DIRECTIONS –
This exercise asks for an exact copy of the lines from the one containing "U201 pin in-: P207/3 -> FB" through the final line of the material, with pictures omitted.

=== Begin Enclosure ===

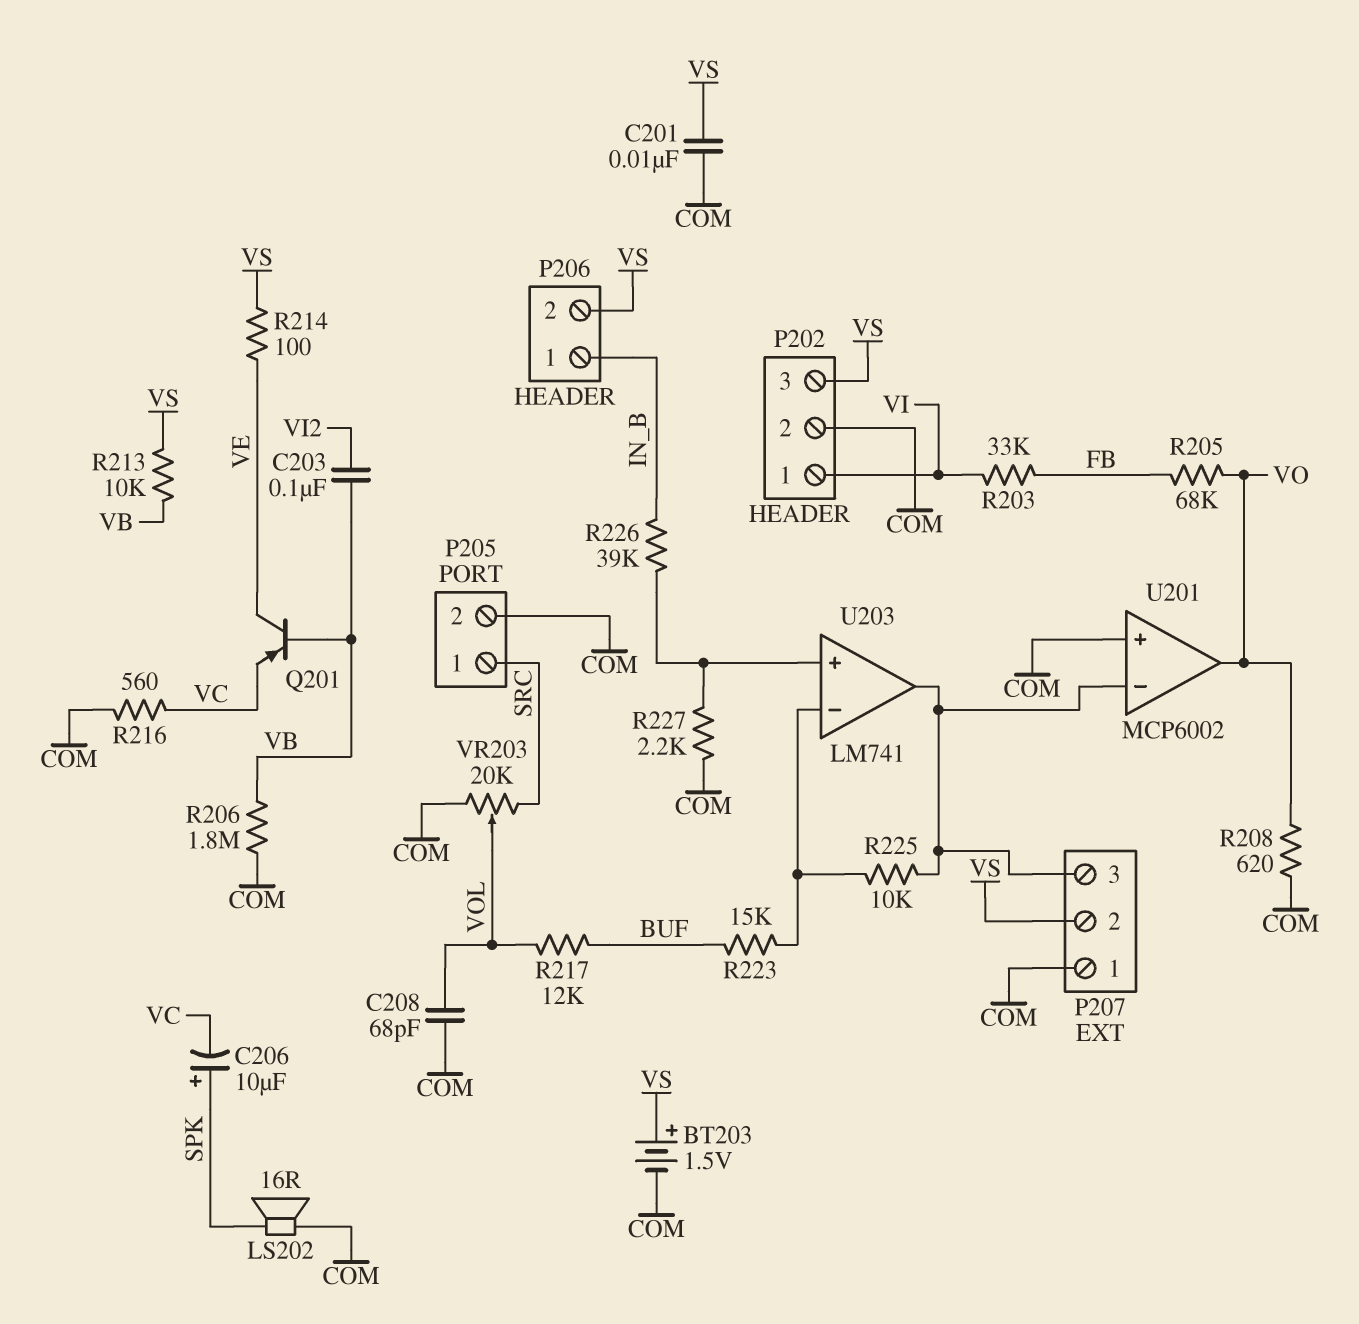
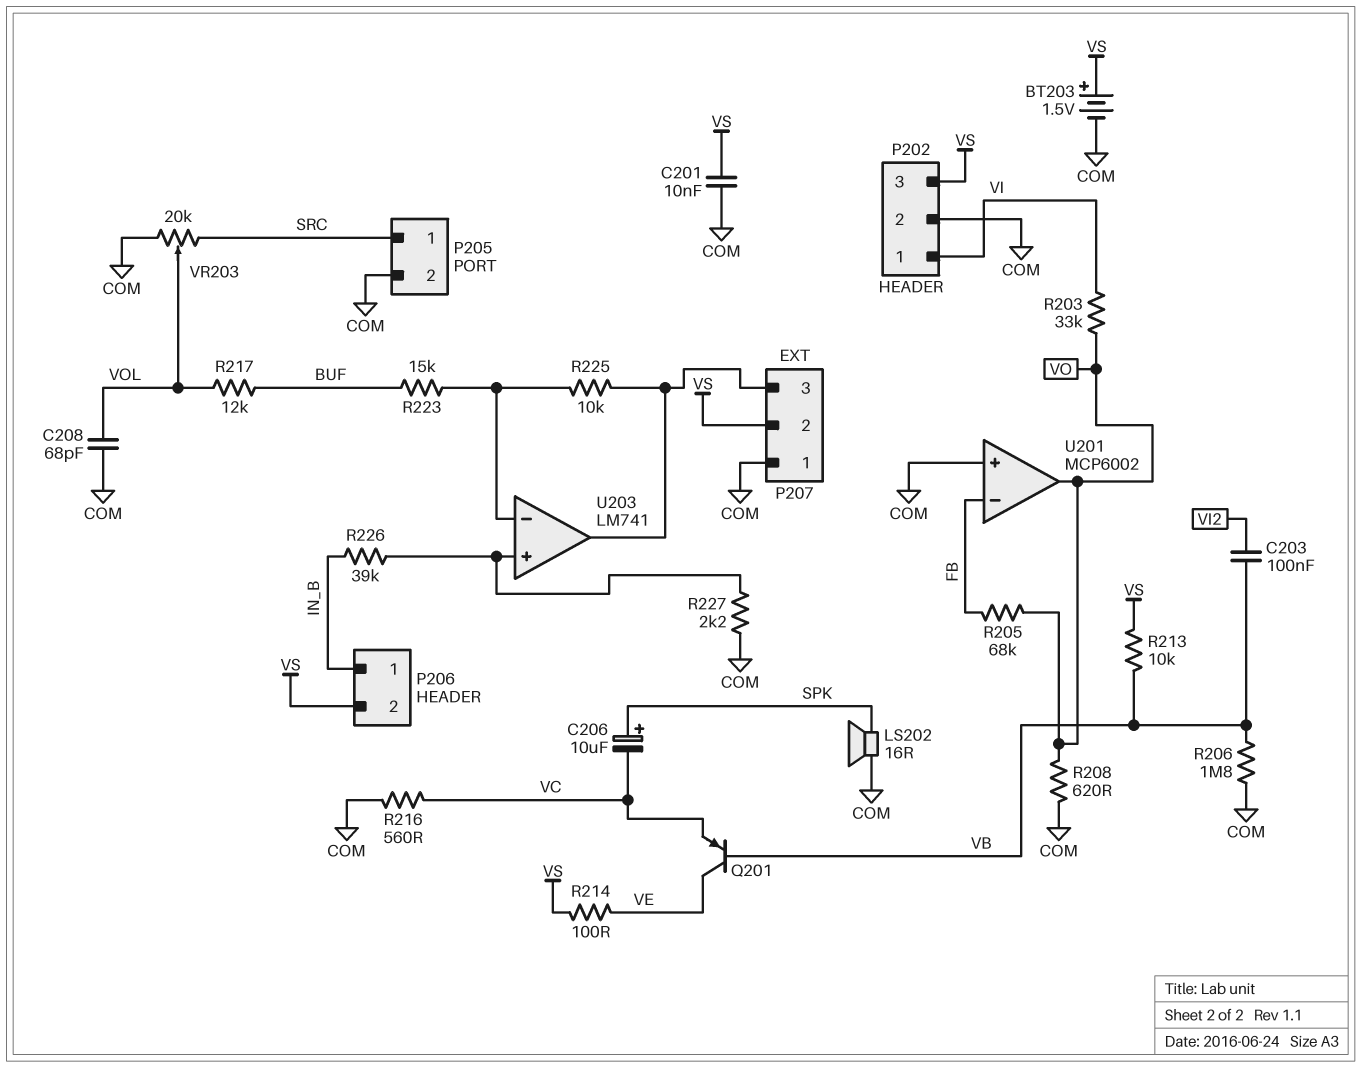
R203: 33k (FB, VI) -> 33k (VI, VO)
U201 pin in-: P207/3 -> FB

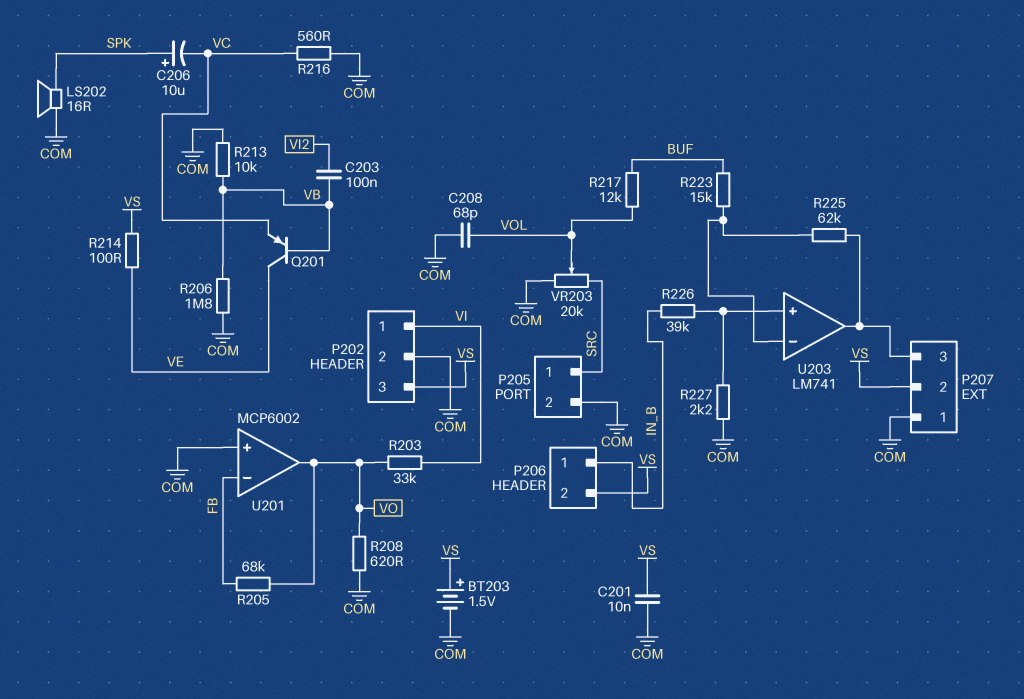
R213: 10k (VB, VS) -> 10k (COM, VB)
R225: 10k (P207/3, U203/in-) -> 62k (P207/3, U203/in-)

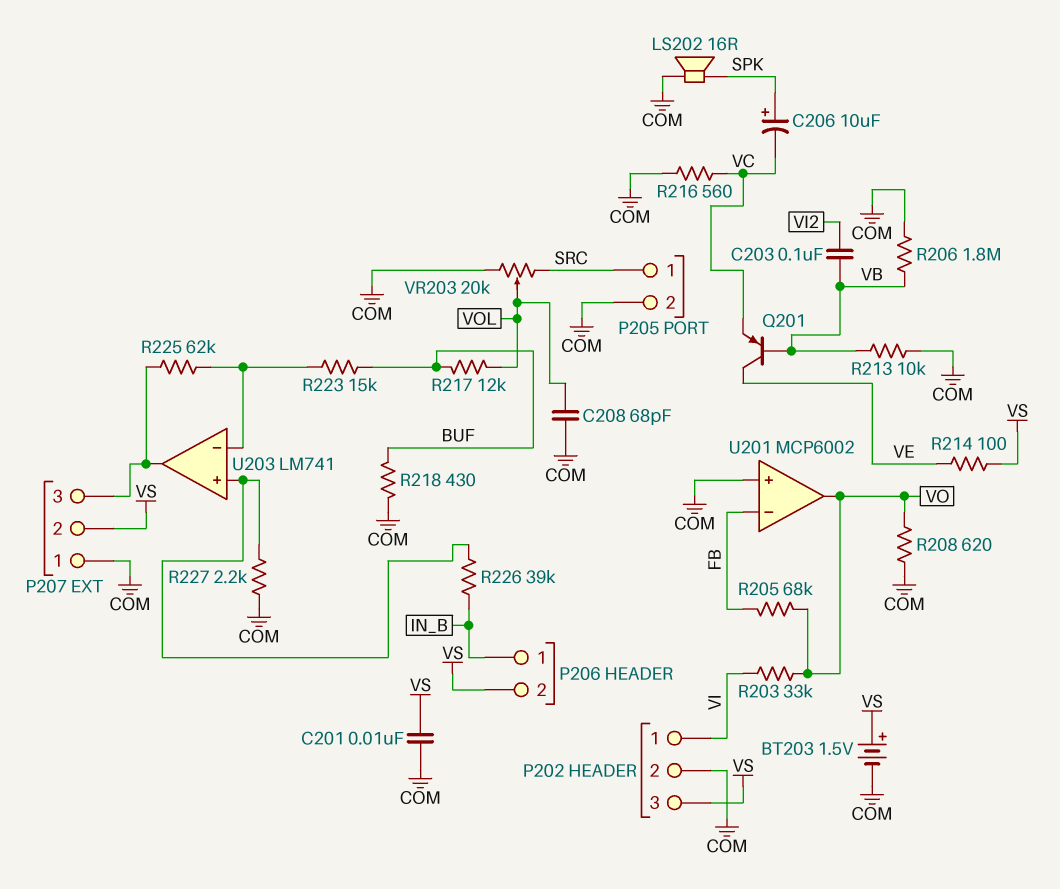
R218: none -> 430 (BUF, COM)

=== End Enclosure ===

ANSWER TO THIS EXERCISE –
U201 pin in-: P207/3 -> FB

R213: 10k (VB, VS) -> 10k (COM, VB)
R225: 10k (P207/3, U203/in-) -> 62k (P207/3, U203/in-)

R218: none -> 430 (BUF, COM)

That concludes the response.